Nothing but the pictures should be left out when the entries below are duplicated.
-------- Data provided --------
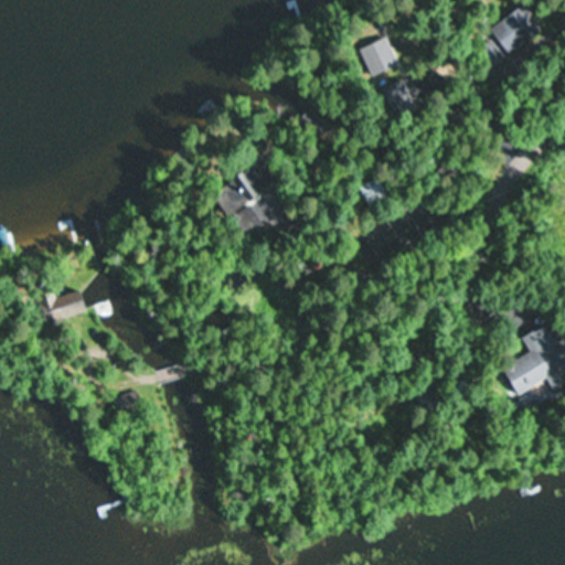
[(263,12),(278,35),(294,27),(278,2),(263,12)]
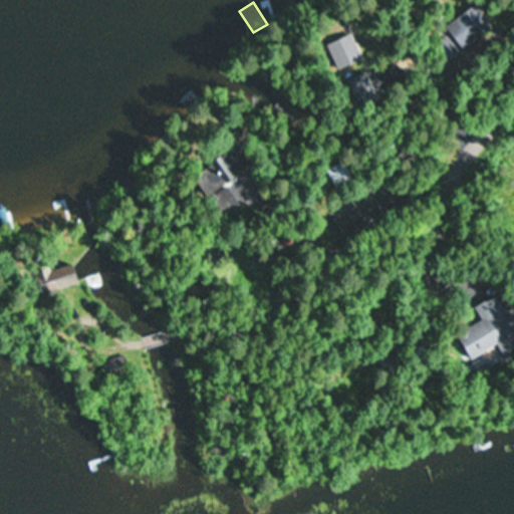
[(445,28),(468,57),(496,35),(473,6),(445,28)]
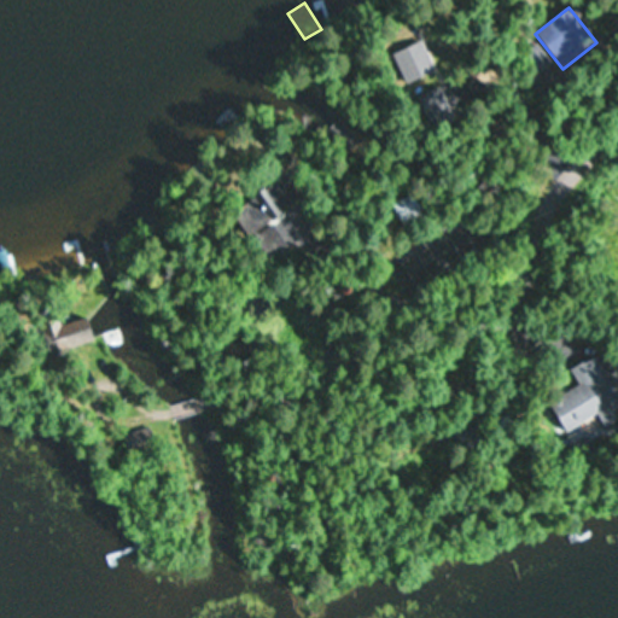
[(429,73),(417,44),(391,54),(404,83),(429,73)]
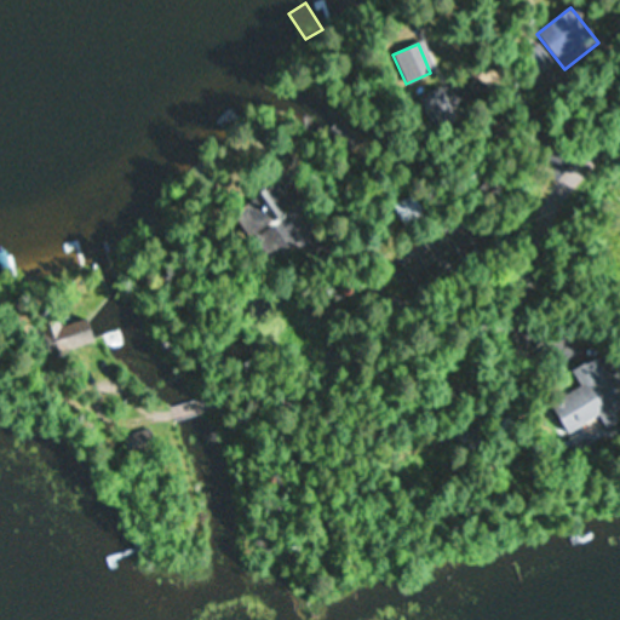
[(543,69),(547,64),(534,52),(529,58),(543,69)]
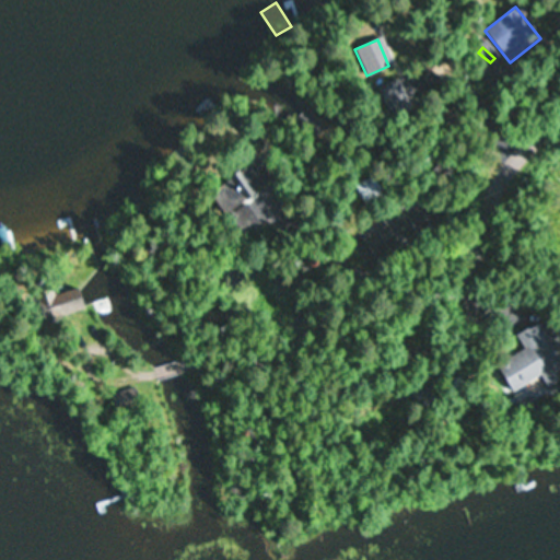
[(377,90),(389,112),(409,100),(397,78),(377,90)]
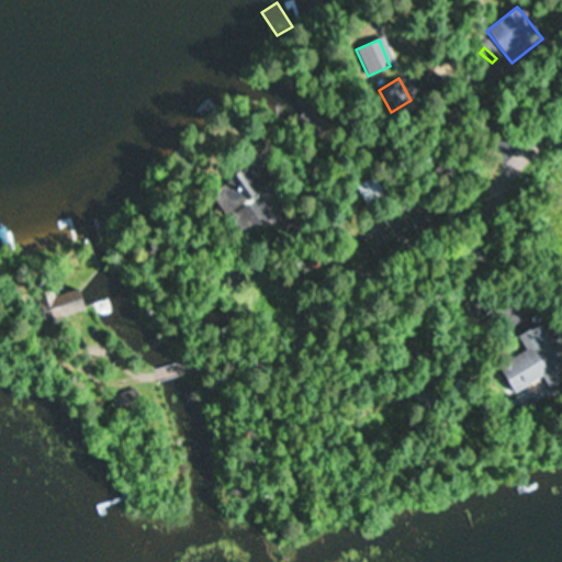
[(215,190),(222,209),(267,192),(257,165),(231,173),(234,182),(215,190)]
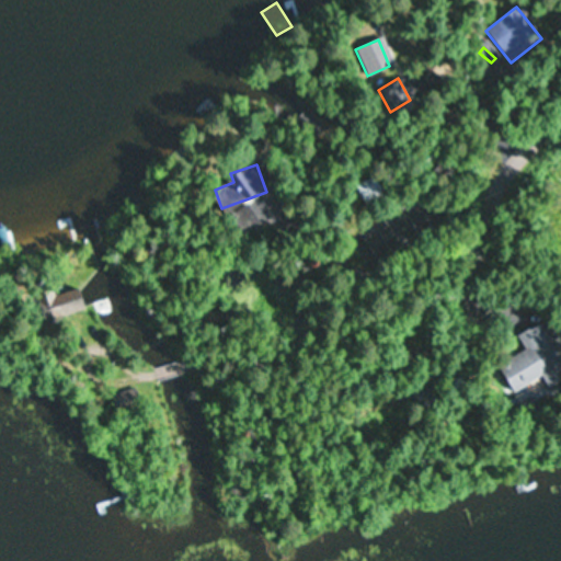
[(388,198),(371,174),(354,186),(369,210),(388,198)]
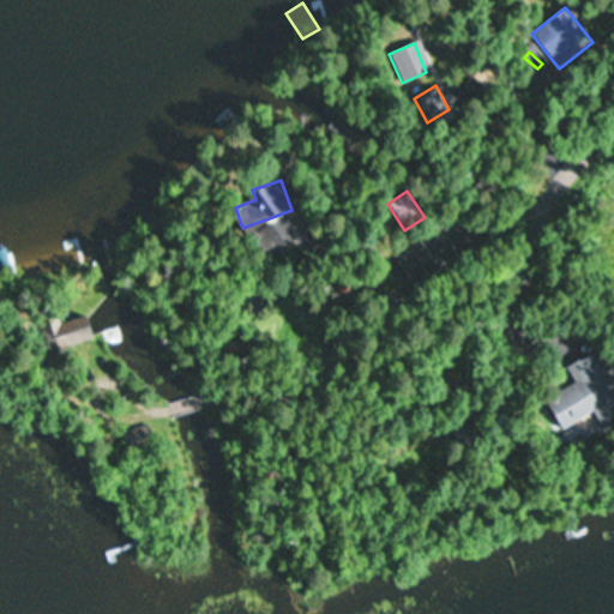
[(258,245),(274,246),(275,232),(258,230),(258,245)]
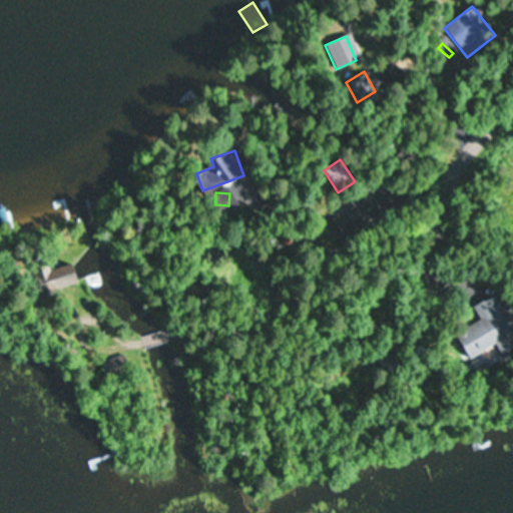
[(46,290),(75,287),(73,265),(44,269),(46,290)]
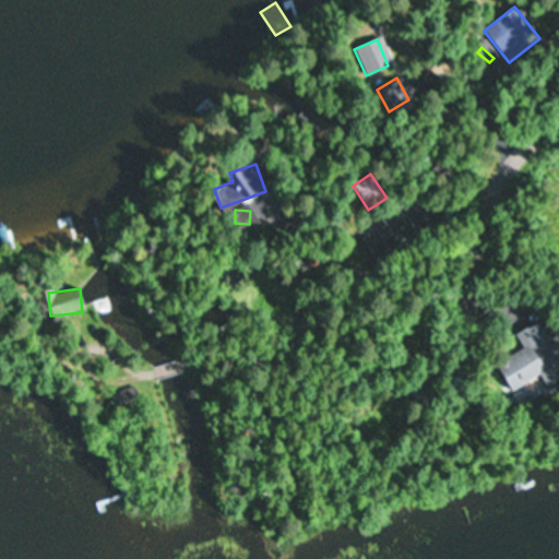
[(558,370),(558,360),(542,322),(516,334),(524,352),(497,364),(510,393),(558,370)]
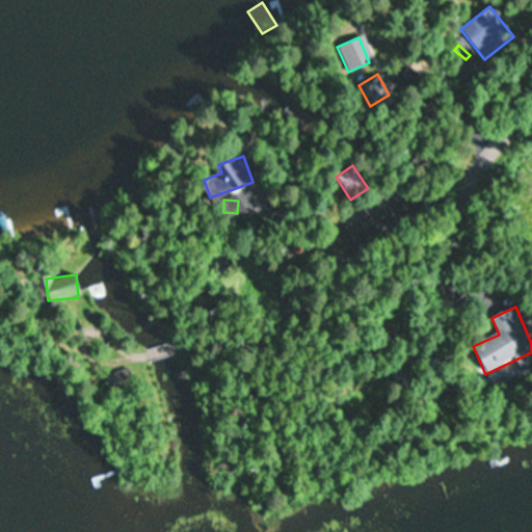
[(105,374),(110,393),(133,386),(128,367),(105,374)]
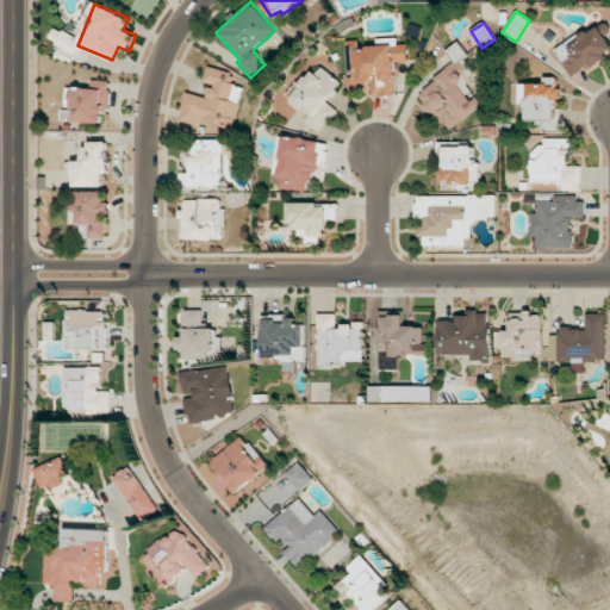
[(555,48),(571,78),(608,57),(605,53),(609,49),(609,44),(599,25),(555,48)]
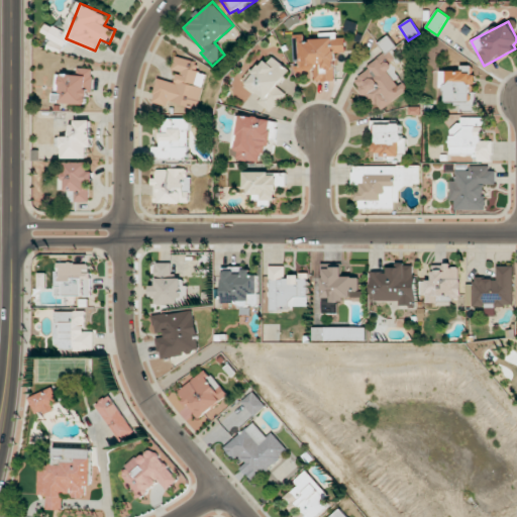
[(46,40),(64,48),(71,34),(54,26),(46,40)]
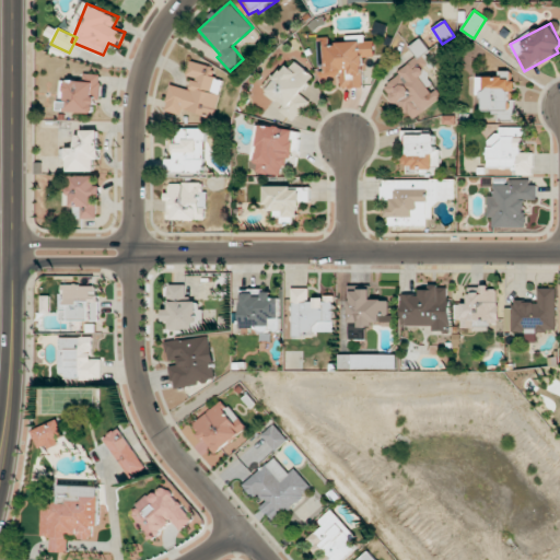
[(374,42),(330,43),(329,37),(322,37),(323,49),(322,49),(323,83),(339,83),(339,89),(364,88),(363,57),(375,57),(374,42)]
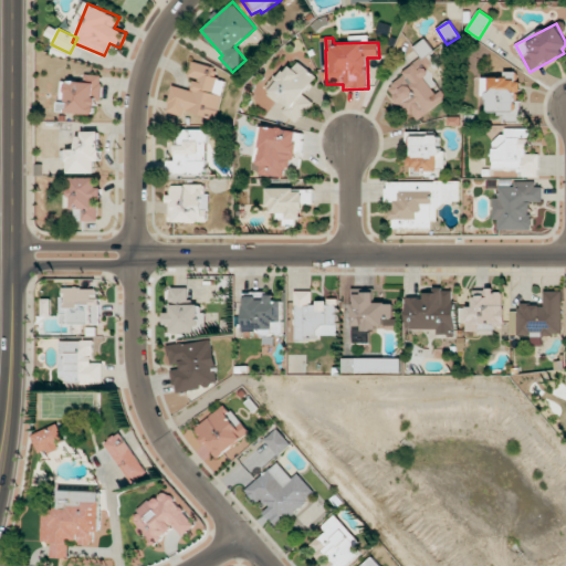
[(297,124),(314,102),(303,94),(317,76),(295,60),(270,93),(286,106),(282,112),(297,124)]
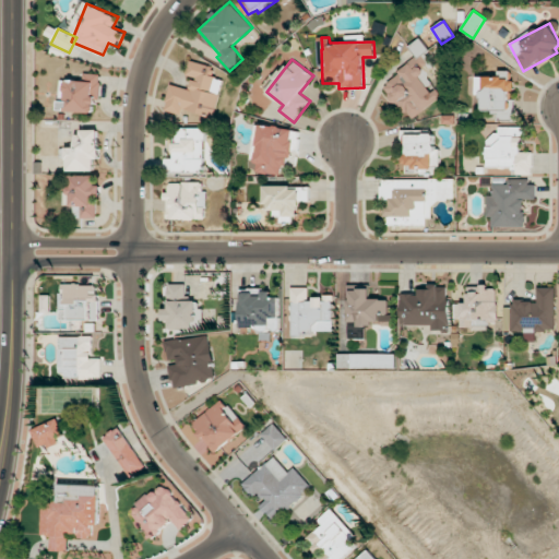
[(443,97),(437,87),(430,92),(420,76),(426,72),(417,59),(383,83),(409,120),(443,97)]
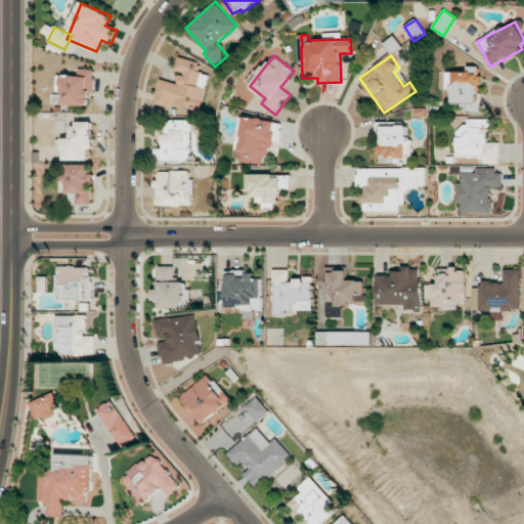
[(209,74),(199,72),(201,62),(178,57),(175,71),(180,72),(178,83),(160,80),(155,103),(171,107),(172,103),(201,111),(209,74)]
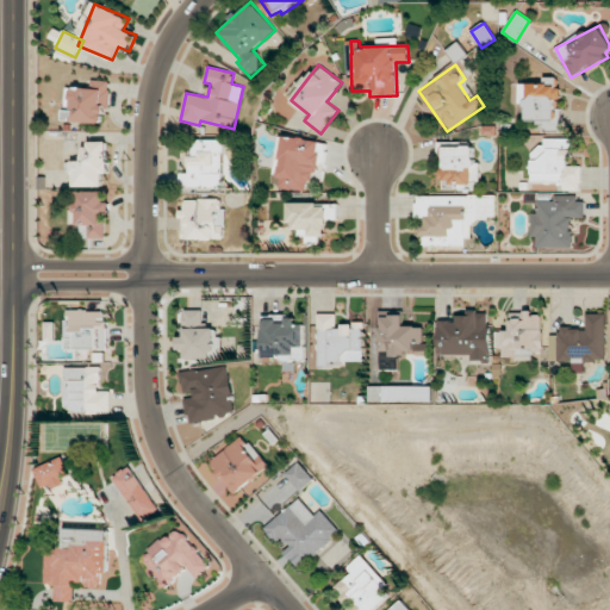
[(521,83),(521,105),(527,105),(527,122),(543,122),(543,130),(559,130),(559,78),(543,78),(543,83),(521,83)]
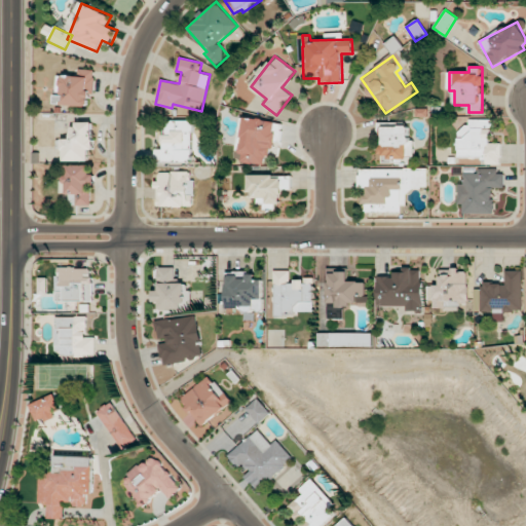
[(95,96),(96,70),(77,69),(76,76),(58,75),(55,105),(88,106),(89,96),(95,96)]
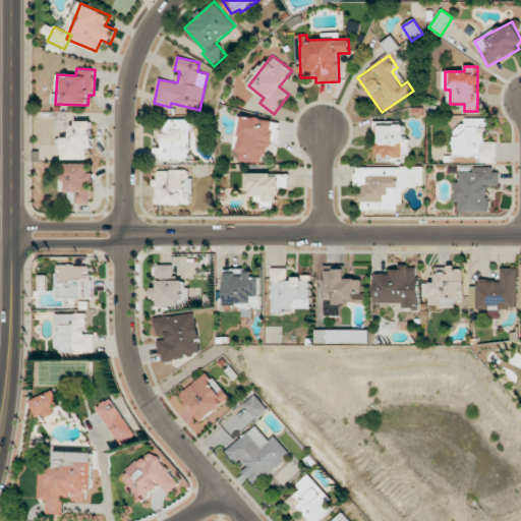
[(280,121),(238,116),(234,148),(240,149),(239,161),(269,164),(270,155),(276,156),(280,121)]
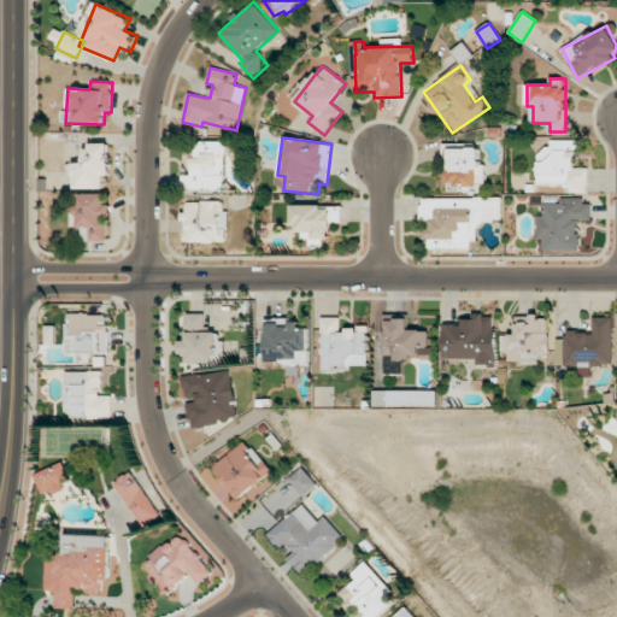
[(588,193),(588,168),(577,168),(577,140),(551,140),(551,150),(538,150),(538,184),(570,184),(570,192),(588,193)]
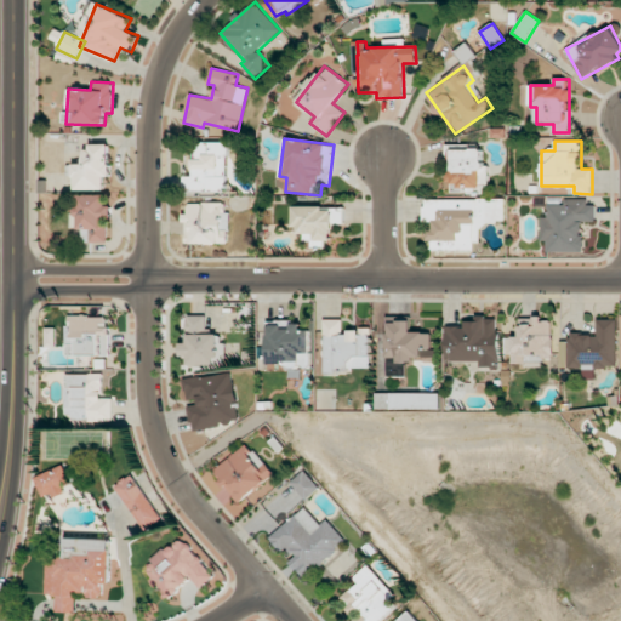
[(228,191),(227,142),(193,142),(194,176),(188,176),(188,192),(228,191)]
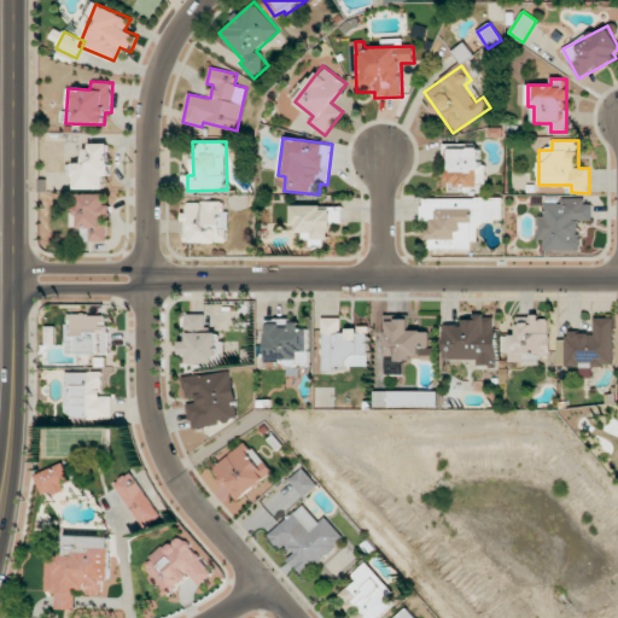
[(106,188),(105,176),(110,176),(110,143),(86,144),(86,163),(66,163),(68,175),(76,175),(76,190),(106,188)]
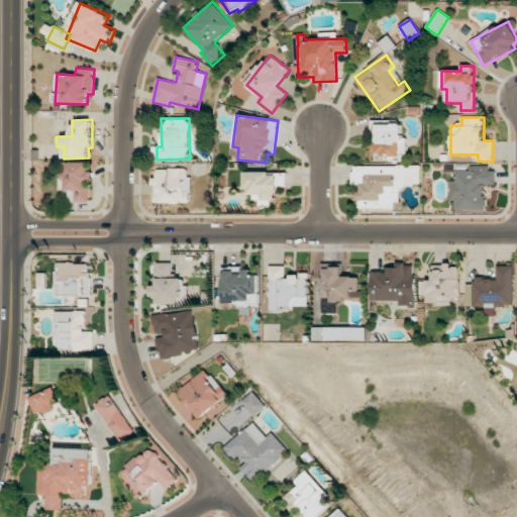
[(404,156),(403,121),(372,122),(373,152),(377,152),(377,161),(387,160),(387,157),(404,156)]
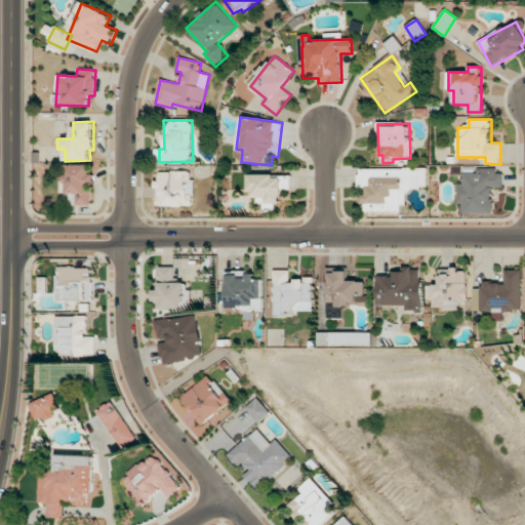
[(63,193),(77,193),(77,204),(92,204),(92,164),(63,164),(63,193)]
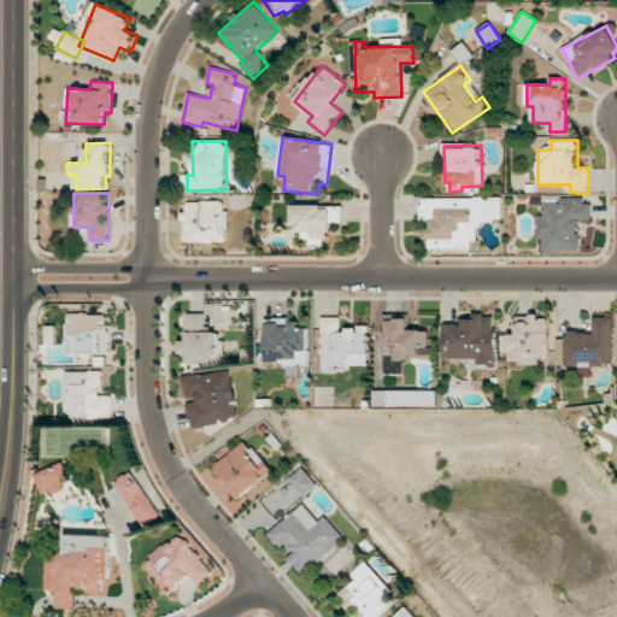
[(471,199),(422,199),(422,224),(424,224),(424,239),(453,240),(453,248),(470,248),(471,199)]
--------
• **Problem solution**:
[(263,12),(278,35),(294,27),(278,2),(263,12)]
[(445,28),(468,57),(496,35),(473,6),(445,28)]
[(429,73),(417,44),(391,54),(404,83),(429,73)]
[(543,69),(547,64),(534,52),(529,58),(543,69)]
[(377,90),(389,112),(409,100),(397,78),(377,90)]
[(215,190),(222,209),(267,192),(257,165),(231,173),(234,182),(215,190)]
[(388,198),(371,174),(354,186),(369,210),(388,198)]
[(258,245),(274,246),(275,232),(258,230),(258,245)]
[(46,290),(75,287),(73,265),(44,269),(46,290)]
[(558,370),(558,360),(542,322),(516,334),(524,352),(497,364),(510,393),(558,370)]
[(105,374),(110,393),(133,386),(128,367),(105,374)]
[(555,48),(571,78),(608,57),(605,53),(609,49),(609,44),(599,25),(555,48)]
[(46,40),(64,48),(71,34),(54,26),(46,40)]
[(374,42),(330,43),(329,37),(322,37),(323,49),(322,49),(323,83),(339,83),(339,89),(364,88),(363,57),(375,57),(374,42)]
[(297,124),(314,102),(303,94),(317,76),(295,60),(270,93),(286,106),(282,112),(297,124)]
[(443,97),(437,87),(430,92),(420,76),(426,72),(417,59),(383,83),(409,120),(443,97)]
[(209,74),(199,72),(201,62),(178,57),(175,71),(180,72),(178,83),(160,80),(155,103),(171,107),(172,103),(201,111),(209,74)]
[(521,83),(521,105),(527,105),(527,122),(543,122),(543,130),(559,130),(559,78),(543,78),(543,83),(521,83)]
[(95,96),(96,70),(77,69),(76,76),(58,75),(55,105),(88,106),(89,96),(95,96)]
[(280,121),(238,116),(234,148),(240,149),(239,161),(269,164),(270,155),(276,156),(280,121)]
[(588,193),(588,168),(577,168),(577,140),(551,140),(551,150),(538,150),(538,184),(570,184),(570,192),(588,193)]
[(228,191),(227,142),(193,142),(194,176),(188,176),(188,192),(228,191)]
[(106,188),(105,176),(110,176),(110,143),(86,144),(86,163),(66,163),(68,175),(76,175),(76,190),(106,188)]
[(404,156),(403,121),(372,122),(373,152),(377,152),(377,161),(387,160),(387,157),(404,156)]
[(63,193),(77,193),(77,204),(92,204),(92,164),(63,164),(63,193)]
[(471,199),(422,199),(422,224),(424,224),(424,239),(453,240),(453,248),(470,248),(471,199)]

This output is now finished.